-------- RECORDS PROVIDED

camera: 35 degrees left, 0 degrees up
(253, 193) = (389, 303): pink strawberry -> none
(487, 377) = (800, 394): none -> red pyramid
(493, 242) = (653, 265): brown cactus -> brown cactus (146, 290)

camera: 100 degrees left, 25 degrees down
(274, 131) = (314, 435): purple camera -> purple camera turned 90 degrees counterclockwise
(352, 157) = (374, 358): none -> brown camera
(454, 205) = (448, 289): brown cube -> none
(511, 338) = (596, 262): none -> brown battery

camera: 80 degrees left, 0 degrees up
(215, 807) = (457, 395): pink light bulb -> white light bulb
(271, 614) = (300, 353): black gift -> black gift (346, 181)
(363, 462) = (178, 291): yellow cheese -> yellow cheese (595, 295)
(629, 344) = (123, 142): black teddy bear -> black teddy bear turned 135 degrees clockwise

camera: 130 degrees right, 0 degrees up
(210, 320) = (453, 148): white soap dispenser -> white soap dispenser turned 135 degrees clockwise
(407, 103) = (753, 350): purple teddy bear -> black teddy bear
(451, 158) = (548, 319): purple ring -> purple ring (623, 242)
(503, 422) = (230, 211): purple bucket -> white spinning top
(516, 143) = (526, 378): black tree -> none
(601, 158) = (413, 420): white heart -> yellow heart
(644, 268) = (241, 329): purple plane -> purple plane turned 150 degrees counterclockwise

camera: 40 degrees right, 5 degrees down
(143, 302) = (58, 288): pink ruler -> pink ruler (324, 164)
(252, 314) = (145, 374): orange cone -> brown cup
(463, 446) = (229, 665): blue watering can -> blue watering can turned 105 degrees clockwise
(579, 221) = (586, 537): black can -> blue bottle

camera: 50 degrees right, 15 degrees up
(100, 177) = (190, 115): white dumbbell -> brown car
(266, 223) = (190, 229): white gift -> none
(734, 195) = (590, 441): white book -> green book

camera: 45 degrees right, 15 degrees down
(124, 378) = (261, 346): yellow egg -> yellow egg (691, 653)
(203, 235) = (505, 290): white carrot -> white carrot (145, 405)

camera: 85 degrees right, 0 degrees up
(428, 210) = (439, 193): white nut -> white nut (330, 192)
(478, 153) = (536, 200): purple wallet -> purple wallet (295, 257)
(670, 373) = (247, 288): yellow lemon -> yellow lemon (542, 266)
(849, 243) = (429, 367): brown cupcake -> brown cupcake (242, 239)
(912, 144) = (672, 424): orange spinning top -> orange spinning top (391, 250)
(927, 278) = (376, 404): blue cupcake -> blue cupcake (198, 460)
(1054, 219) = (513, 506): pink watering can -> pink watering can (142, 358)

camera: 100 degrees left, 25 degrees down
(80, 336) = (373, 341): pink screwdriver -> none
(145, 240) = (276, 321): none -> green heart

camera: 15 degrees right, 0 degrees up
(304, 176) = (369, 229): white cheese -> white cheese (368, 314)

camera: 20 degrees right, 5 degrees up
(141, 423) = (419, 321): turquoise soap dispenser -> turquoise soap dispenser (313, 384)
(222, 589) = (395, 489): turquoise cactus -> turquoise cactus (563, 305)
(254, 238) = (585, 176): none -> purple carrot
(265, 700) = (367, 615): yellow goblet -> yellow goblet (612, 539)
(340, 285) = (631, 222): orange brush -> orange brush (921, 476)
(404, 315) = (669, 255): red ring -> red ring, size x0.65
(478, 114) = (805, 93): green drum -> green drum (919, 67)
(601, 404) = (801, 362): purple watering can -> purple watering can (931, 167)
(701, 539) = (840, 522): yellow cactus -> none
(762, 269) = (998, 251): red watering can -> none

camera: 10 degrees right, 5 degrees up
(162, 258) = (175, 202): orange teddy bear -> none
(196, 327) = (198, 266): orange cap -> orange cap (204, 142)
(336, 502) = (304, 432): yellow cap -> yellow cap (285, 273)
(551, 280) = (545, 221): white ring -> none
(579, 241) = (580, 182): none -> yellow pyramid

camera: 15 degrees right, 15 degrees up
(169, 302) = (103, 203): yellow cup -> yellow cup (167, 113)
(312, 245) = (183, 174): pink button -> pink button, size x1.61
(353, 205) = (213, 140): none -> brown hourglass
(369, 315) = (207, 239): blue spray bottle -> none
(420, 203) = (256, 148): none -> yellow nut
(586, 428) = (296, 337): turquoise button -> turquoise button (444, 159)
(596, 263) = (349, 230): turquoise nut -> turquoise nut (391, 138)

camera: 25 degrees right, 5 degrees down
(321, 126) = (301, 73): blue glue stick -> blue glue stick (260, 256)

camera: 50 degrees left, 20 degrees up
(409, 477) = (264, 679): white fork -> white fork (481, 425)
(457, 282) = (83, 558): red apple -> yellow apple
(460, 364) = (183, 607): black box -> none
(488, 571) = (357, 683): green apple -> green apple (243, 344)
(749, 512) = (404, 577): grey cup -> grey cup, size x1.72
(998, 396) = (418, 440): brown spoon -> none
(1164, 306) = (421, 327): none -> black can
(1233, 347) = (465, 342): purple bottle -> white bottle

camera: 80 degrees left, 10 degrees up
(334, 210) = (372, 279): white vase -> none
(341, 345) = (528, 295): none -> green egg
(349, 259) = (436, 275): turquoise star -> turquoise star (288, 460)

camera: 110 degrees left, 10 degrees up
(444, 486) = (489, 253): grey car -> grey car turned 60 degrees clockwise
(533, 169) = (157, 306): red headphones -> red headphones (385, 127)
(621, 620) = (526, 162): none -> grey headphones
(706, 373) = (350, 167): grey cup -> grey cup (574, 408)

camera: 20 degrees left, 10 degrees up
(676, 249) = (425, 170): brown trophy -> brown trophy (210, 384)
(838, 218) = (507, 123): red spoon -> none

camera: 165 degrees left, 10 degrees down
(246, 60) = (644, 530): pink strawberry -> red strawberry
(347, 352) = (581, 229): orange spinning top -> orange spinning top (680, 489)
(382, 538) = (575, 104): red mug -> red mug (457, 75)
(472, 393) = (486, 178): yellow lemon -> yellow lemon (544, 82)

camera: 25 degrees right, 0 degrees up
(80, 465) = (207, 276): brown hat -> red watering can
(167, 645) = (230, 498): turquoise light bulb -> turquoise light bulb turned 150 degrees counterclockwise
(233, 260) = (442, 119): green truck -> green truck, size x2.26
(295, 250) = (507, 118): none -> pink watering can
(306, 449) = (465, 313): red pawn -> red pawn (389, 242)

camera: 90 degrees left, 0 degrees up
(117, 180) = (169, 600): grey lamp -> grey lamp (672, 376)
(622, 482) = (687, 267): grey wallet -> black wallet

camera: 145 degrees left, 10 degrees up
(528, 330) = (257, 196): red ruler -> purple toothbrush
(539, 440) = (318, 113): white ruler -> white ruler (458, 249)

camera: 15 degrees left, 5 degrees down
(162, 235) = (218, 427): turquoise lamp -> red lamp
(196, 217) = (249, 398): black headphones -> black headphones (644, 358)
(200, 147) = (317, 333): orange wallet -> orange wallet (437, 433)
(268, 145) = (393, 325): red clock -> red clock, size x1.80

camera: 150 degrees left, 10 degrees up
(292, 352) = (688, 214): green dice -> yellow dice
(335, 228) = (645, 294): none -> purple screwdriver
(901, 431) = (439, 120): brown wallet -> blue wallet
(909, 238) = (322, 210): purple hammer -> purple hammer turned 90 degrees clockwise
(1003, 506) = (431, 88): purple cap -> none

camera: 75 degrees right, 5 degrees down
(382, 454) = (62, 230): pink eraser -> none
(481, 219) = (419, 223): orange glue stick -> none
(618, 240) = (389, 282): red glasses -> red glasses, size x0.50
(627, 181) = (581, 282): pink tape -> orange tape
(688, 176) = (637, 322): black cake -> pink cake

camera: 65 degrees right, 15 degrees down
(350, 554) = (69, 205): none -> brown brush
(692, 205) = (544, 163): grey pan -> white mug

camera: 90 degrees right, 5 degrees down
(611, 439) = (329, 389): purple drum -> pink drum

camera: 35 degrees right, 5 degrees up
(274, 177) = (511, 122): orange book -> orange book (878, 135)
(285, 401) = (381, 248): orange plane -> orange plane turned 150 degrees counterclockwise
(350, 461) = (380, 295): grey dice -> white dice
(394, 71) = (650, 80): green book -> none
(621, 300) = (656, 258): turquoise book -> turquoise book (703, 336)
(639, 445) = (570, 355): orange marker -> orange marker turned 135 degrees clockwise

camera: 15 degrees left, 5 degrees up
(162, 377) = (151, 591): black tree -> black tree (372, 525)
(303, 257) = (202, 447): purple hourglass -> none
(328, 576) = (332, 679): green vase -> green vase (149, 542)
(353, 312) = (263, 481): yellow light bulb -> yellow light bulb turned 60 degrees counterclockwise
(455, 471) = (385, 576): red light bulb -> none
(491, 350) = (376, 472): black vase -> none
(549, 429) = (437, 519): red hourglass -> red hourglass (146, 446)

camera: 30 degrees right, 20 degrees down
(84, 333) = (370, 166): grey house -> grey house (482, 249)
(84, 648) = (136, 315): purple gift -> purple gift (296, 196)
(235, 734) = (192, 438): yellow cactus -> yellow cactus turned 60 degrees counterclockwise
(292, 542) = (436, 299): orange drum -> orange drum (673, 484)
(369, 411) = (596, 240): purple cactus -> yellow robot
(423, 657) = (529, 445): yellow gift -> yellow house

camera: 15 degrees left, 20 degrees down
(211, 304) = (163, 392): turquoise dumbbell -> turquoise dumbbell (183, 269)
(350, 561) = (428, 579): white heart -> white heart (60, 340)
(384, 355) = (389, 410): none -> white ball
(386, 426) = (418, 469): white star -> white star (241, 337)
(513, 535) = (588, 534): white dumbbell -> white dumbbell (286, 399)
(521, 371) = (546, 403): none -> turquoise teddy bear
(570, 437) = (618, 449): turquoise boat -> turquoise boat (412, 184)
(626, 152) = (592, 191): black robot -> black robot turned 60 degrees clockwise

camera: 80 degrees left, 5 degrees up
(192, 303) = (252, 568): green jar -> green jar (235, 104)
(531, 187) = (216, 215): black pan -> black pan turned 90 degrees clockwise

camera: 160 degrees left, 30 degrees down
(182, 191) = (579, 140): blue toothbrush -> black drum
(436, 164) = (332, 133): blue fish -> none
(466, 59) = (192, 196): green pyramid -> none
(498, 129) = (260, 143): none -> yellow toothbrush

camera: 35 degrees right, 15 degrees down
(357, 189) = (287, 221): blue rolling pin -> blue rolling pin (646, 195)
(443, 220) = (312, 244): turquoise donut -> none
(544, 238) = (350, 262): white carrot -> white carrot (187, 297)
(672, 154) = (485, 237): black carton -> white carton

----------------

* **TASK GOAL**
The lines needed run from the first line of the data through the line containing "(352, 157) = (374, 358): none -> brown camera"; give them again exactly and nothing else.

* **ANSWER TO THE EXERCISE**
camera: 35 degrees left, 0 degrees up
(253, 193) = (389, 303): pink strawberry -> none
(487, 377) = (800, 394): none -> red pyramid
(493, 242) = (653, 265): brown cactus -> brown cactus (146, 290)

camera: 100 degrees left, 25 degrees down
(274, 131) = (314, 435): purple camera -> purple camera turned 90 degrees counterclockwise
(352, 157) = (374, 358): none -> brown camera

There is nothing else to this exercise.